- **Exercise prompt**
Copy the material from the line with "At what (x,y)" to the line with "Looking at the", substituting "sweater" for "jumper" and leaving everything else unchanged.

- **Data entries**

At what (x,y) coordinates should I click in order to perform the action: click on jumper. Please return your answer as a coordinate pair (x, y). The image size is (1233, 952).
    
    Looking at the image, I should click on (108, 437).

...

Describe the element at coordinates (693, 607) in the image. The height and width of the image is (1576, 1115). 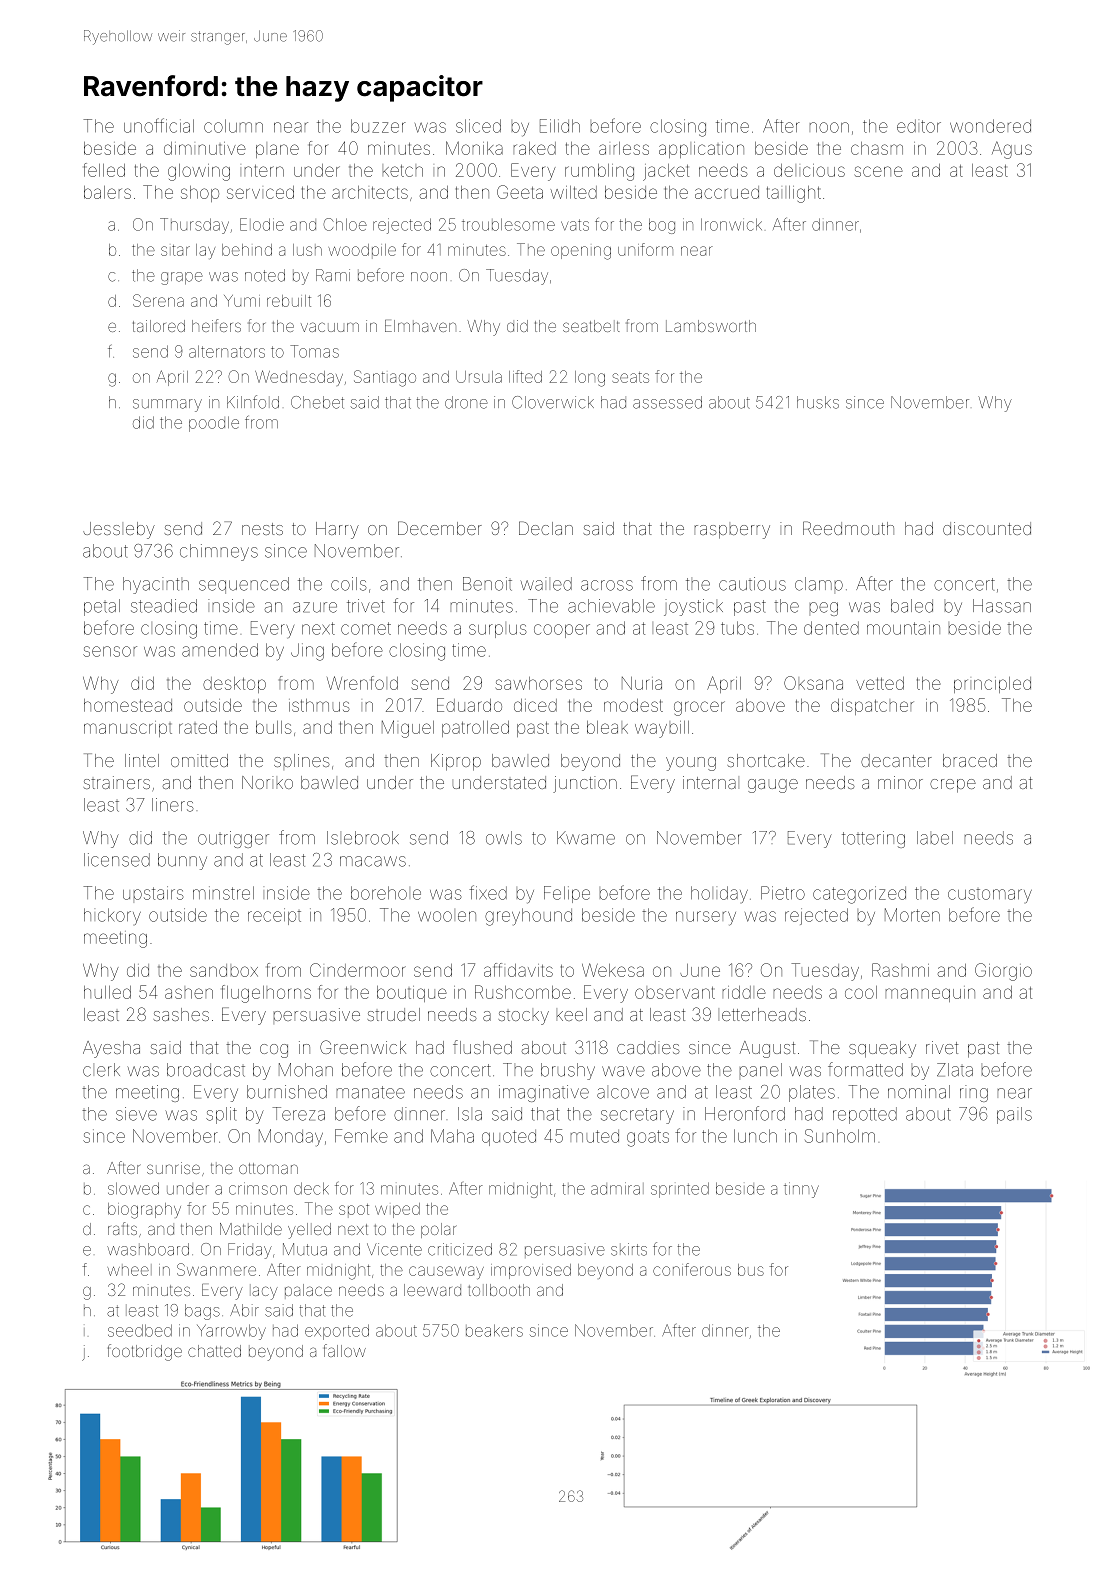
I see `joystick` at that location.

--

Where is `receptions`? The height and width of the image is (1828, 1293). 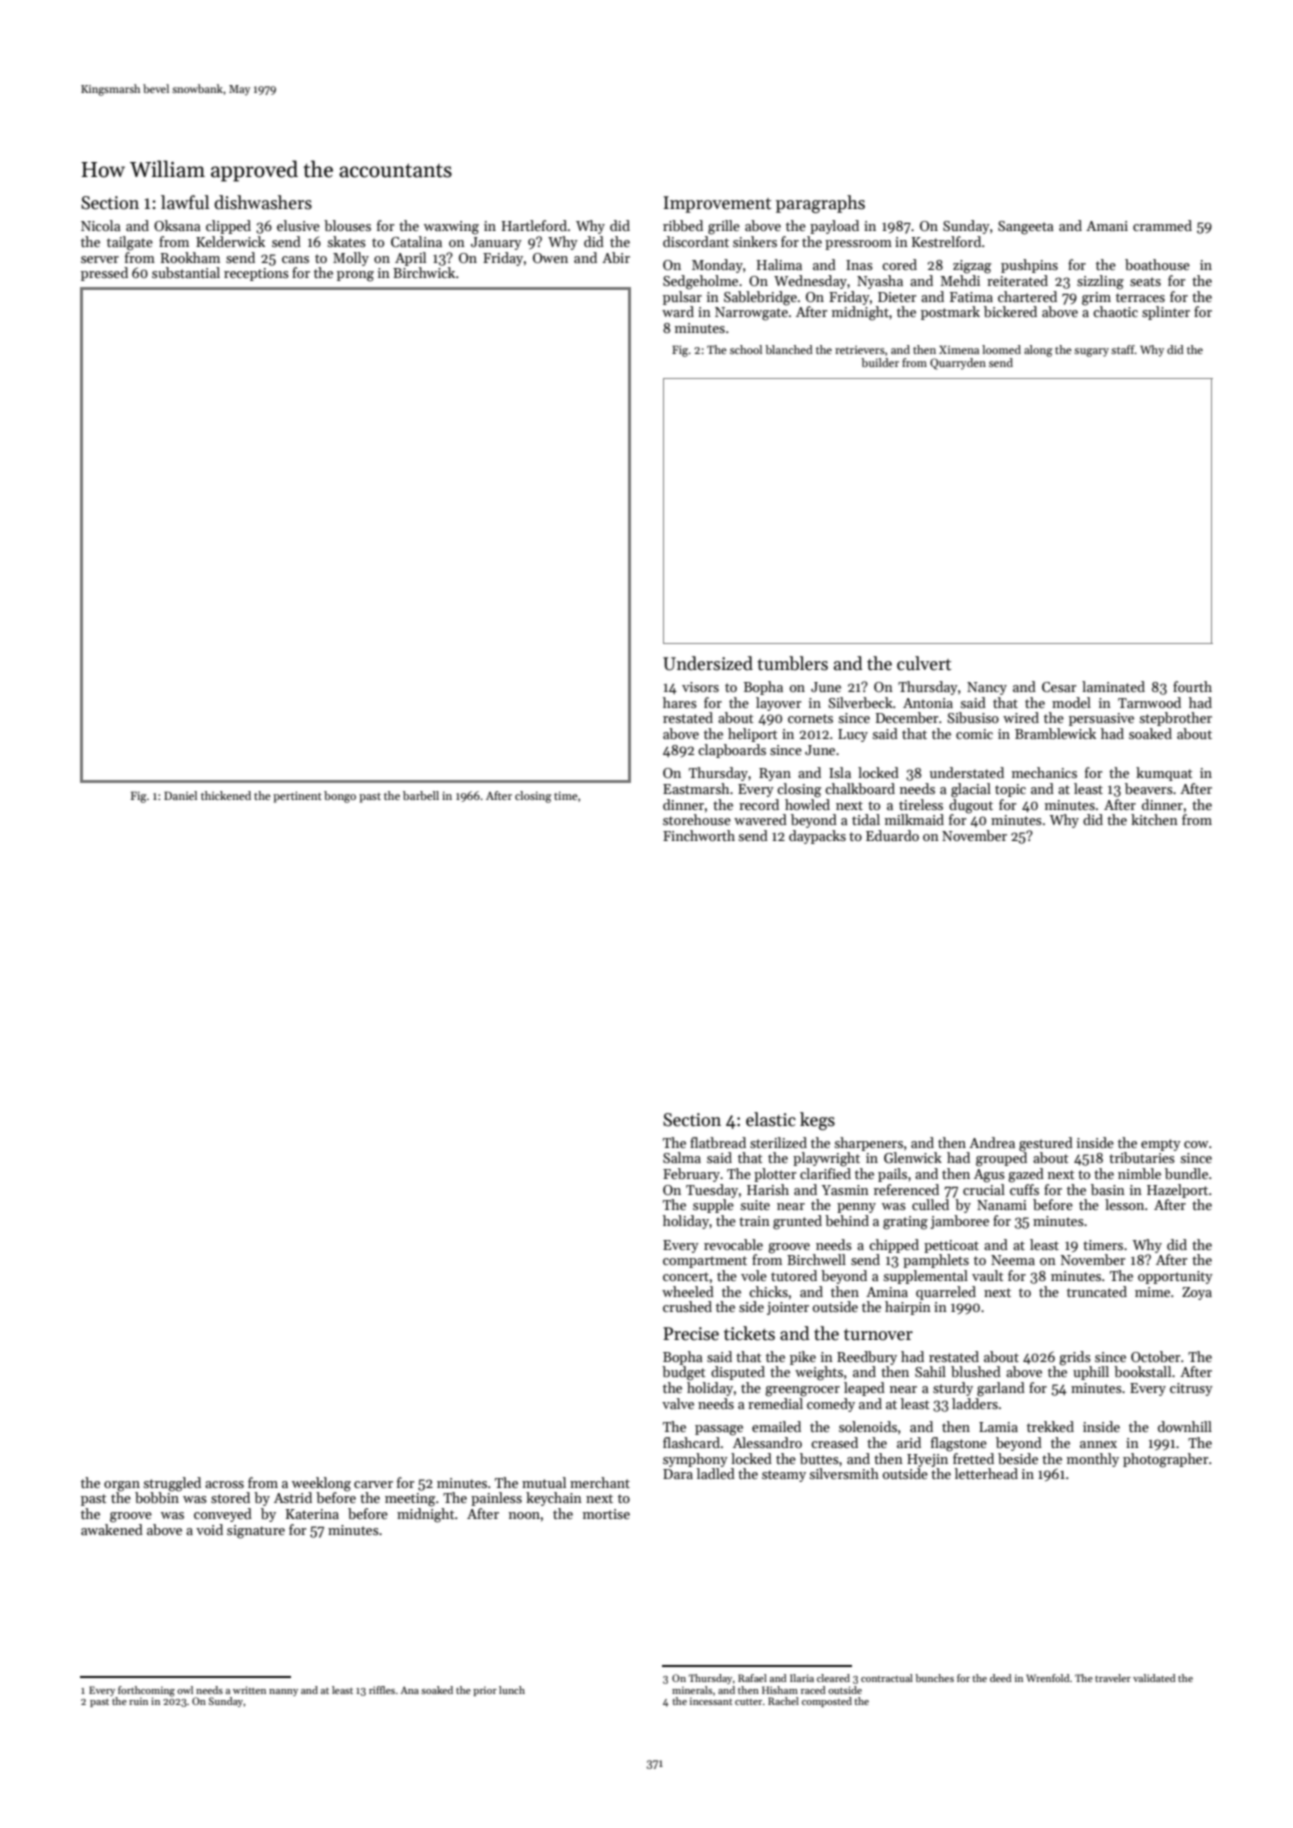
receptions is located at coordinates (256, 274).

- **Task output**
At what (x,y) coordinates should I click in order to perform the action: click on sweater. Please return your answer as a coordinate pair (x, y). The image size is (1233, 952).
    
    Looking at the image, I should click on (108, 437).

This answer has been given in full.